- _Records shown_:
[Start of section]

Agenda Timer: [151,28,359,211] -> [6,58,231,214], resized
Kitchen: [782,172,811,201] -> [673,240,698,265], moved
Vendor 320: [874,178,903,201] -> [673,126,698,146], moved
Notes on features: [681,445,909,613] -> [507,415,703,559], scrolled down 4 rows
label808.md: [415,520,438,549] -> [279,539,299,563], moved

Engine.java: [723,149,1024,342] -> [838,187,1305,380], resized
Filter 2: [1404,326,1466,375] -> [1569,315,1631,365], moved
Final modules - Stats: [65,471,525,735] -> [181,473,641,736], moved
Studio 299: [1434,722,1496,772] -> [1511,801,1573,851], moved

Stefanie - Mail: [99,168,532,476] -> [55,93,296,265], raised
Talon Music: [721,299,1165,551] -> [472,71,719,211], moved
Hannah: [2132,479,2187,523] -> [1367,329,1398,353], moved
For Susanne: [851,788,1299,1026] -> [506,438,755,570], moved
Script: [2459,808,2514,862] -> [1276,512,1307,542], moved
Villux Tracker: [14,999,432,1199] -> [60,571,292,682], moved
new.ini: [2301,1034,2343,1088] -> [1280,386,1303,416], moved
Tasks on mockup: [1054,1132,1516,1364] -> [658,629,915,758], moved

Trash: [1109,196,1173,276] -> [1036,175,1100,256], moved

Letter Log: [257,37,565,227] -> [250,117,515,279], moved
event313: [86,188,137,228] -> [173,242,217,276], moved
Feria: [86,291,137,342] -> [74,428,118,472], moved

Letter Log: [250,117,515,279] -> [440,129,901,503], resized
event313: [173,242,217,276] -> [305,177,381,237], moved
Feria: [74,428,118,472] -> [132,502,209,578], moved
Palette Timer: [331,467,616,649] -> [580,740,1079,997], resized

[End of section]

- _Work to complete_: The entries above hold the needed span. Transcribe exactly the lines from the one with "label808.md: [415,520,438,549] ->" to the one with "Trash: [1109,196,1173,276] ->", both included.

- _Answer box_:
label808.md: [415,520,438,549] -> [279,539,299,563], moved

Engine.java: [723,149,1024,342] -> [838,187,1305,380], resized
Filter 2: [1404,326,1466,375] -> [1569,315,1631,365], moved
Final modules - Stats: [65,471,525,735] -> [181,473,641,736], moved
Studio 299: [1434,722,1496,772] -> [1511,801,1573,851], moved

Stefanie - Mail: [99,168,532,476] -> [55,93,296,265], raised
Talon Music: [721,299,1165,551] -> [472,71,719,211], moved
Hannah: [2132,479,2187,523] -> [1367,329,1398,353], moved
For Susanne: [851,788,1299,1026] -> [506,438,755,570], moved
Script: [2459,808,2514,862] -> [1276,512,1307,542], moved
Villux Tracker: [14,999,432,1199] -> [60,571,292,682], moved
new.ini: [2301,1034,2343,1088] -> [1280,386,1303,416], moved
Tasks on mockup: [1054,1132,1516,1364] -> [658,629,915,758], moved

Trash: [1109,196,1173,276] -> [1036,175,1100,256], moved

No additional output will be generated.